Data entries
──────────────────────────────

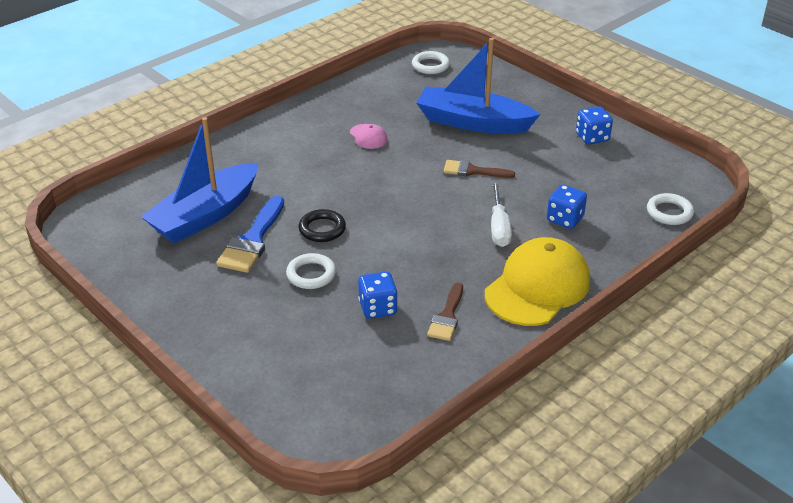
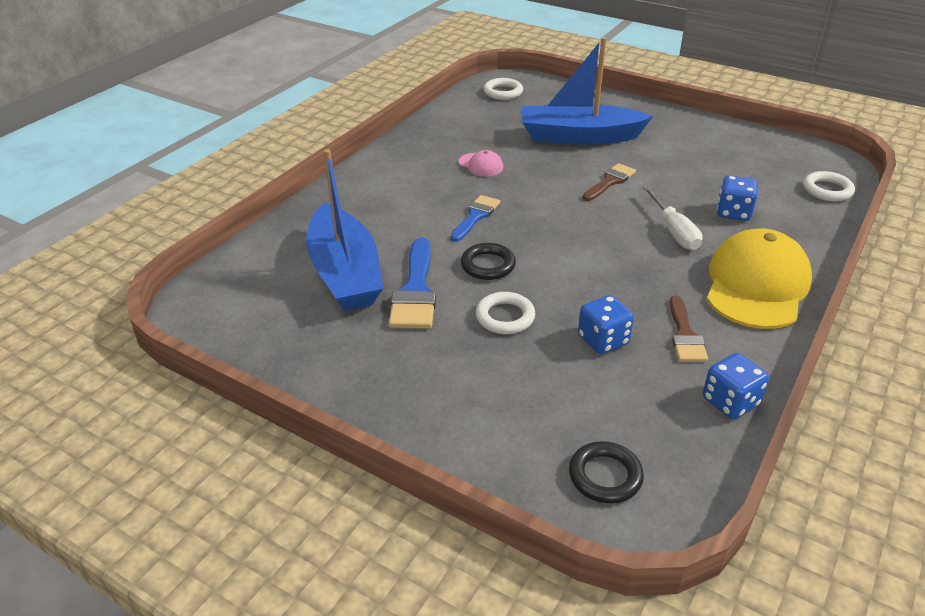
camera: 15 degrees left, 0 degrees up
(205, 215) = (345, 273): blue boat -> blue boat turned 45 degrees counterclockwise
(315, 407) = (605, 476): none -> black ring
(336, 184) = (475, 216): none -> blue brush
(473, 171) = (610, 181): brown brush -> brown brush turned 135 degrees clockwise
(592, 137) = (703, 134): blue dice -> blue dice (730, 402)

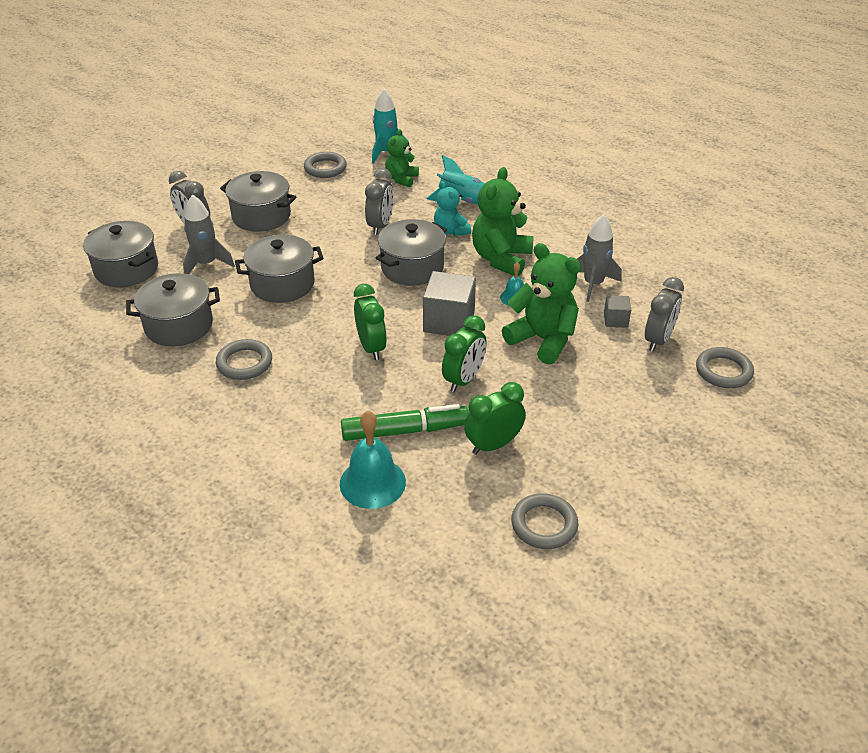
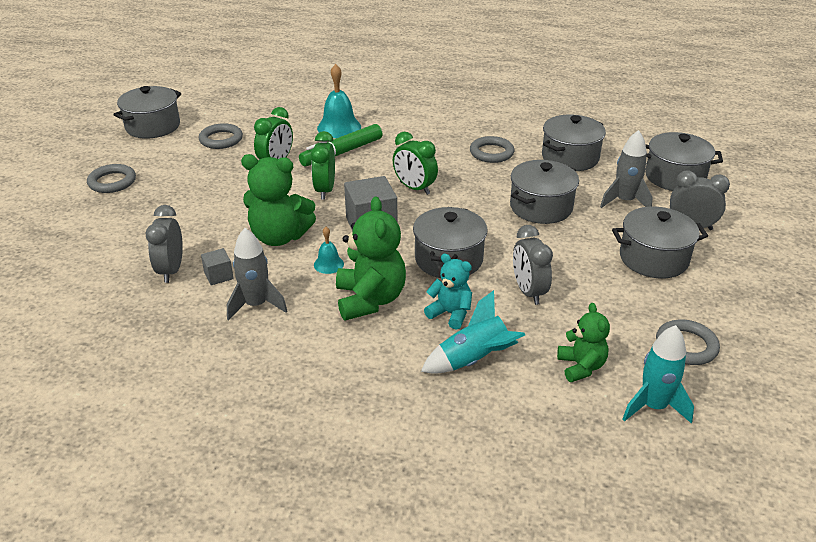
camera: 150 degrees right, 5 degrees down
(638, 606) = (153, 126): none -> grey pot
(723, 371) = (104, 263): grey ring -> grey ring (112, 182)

──────────────────────────────

Brief
The lines above that hold "none" are the result; show every one of them.

Solution to the exercise
(315, 407) = (605, 476): none -> black ring
(336, 184) = (475, 216): none -> blue brush
(638, 606) = (153, 126): none -> grey pot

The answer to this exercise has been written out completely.